▶ ACTIVITY:
Starting at the line containing "camera: 10 degrees right, 5 degrees up" and ending at the line containing "(742, 667) = (786, 245): black", transcribe the listing below exactly. Keep both end lines, skip the pictures, and copy nothing else.

▶ RECORDS FOR THIS TASK:
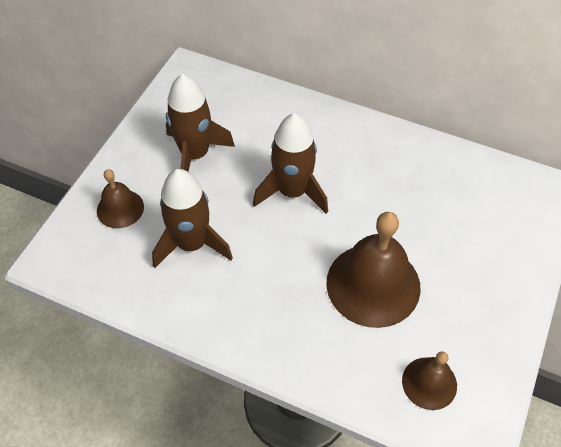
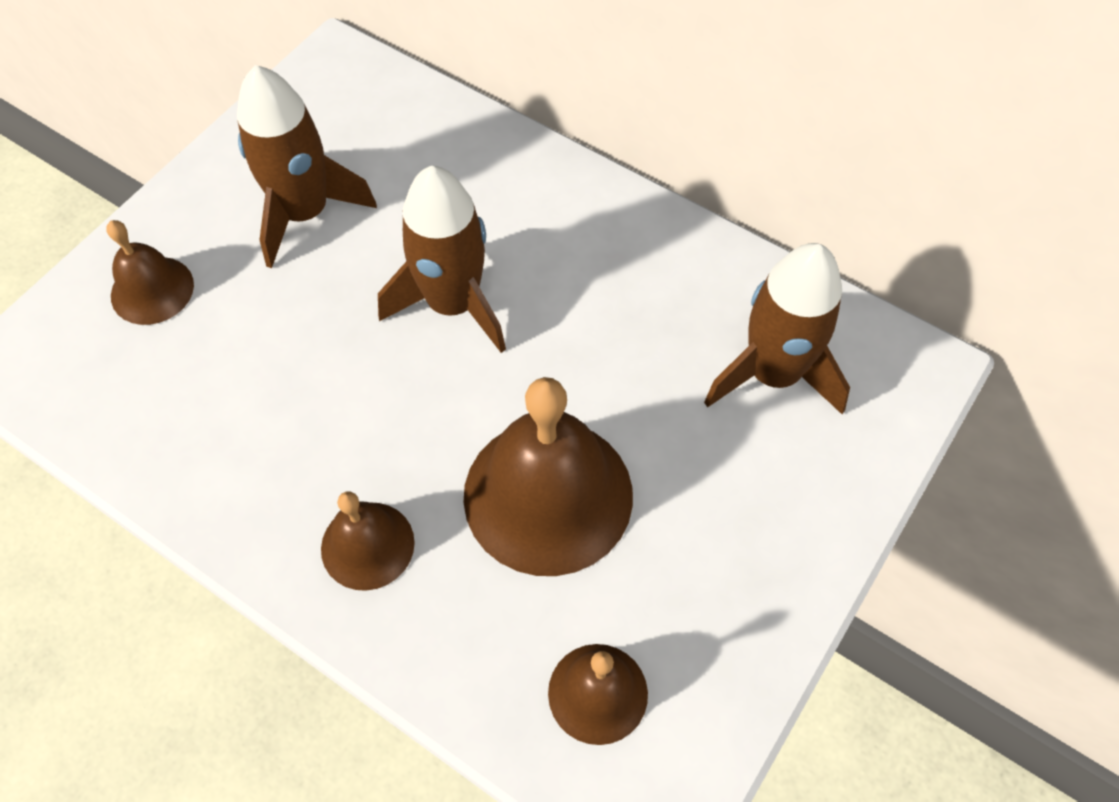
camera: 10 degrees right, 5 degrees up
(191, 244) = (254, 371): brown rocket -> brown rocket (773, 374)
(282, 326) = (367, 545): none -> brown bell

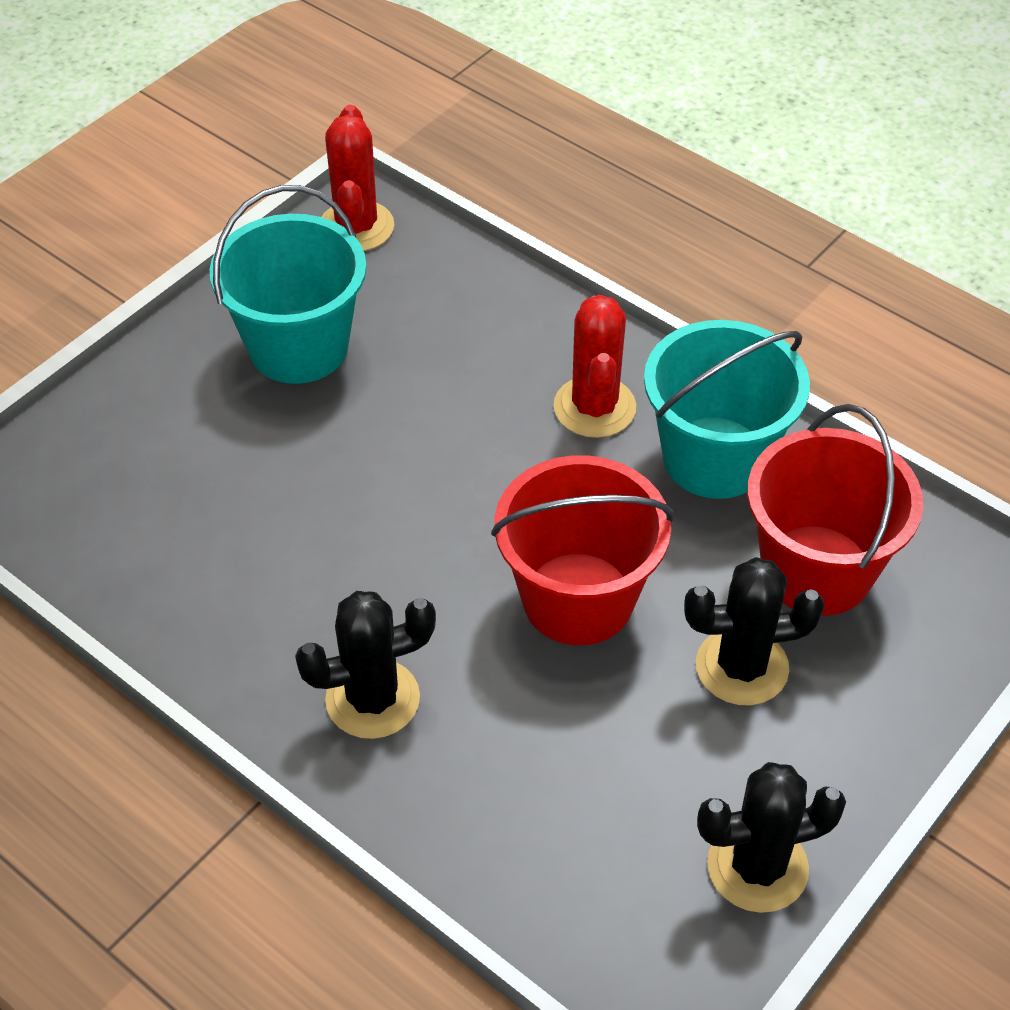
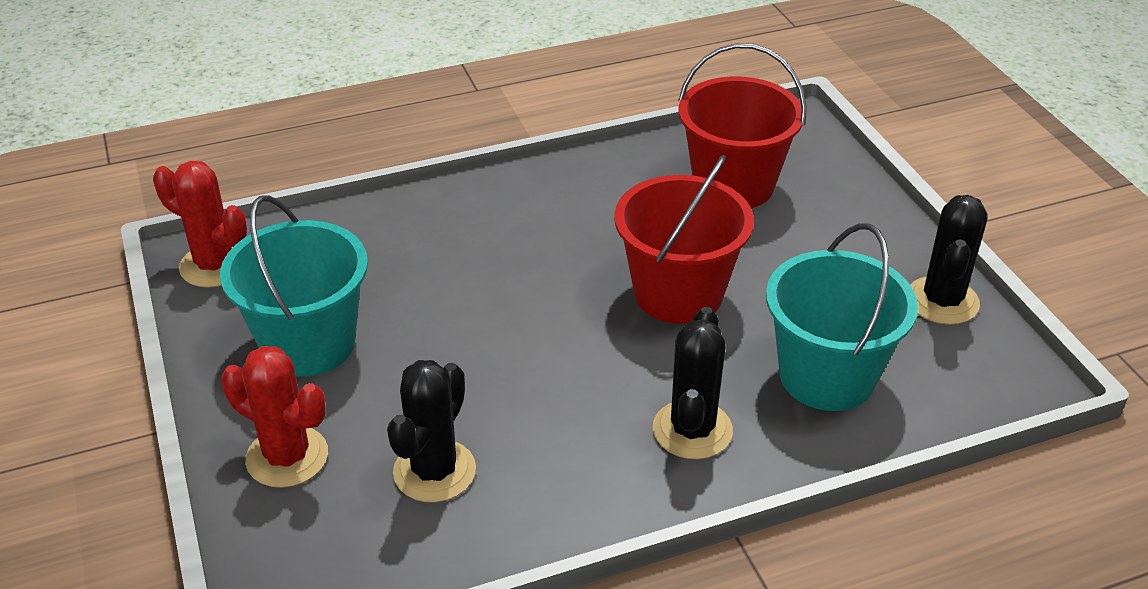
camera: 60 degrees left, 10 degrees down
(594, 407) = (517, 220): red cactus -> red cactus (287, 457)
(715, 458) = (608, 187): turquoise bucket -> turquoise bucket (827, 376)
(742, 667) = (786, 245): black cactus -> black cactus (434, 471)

---

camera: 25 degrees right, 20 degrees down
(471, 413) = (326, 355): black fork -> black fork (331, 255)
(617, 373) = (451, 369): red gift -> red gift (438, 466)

...

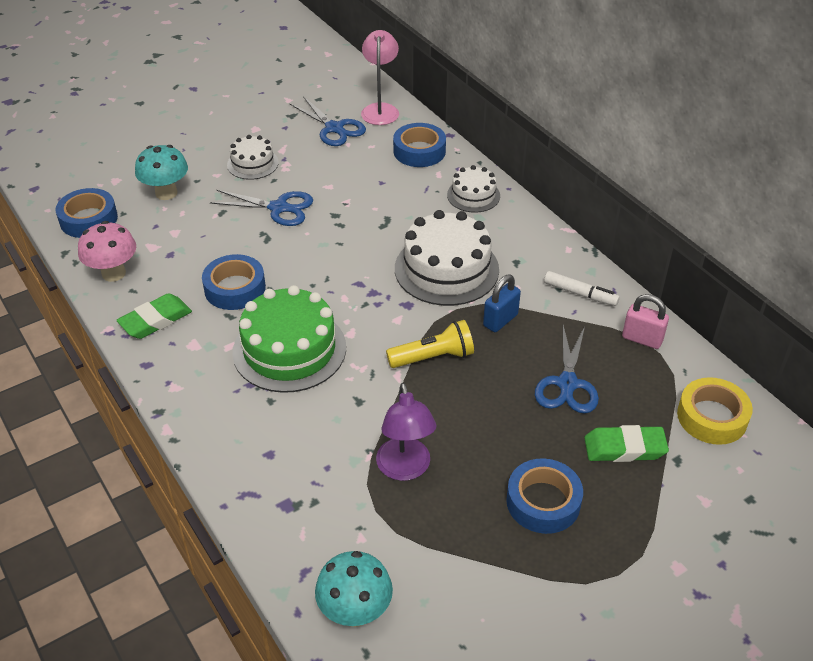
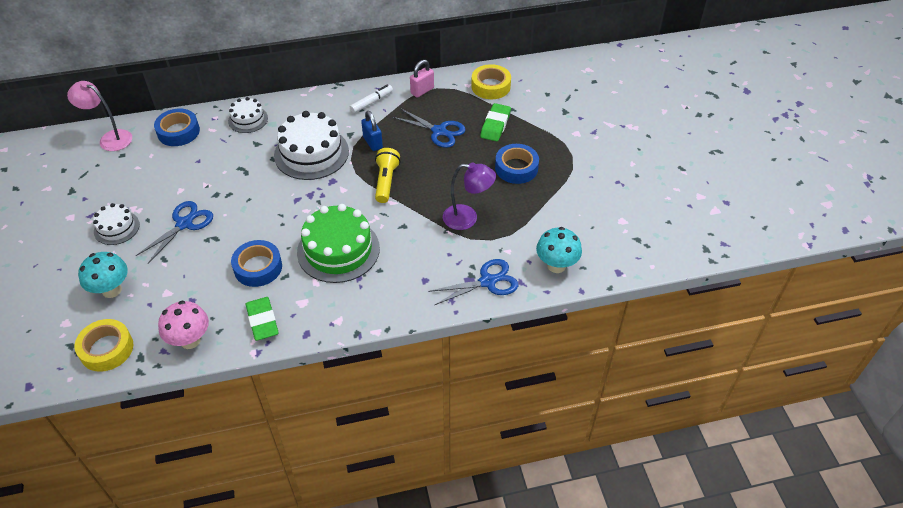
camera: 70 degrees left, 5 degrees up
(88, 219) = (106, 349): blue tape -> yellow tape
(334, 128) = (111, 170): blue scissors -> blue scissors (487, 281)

▶ ANSWER SPACE:
camera: 10 degrees right, 5 degrees up
(191, 244) = (254, 371): brown rocket -> brown rocket (773, 374)
(282, 326) = (367, 545): none -> brown bell

camera: 60 degrees left, 10 degrees down
(594, 407) = (517, 220): red cactus -> red cactus (287, 457)
(715, 458) = (608, 187): turquoise bucket -> turquoise bucket (827, 376)
(742, 667) = (786, 245): black cactus -> black cactus (434, 471)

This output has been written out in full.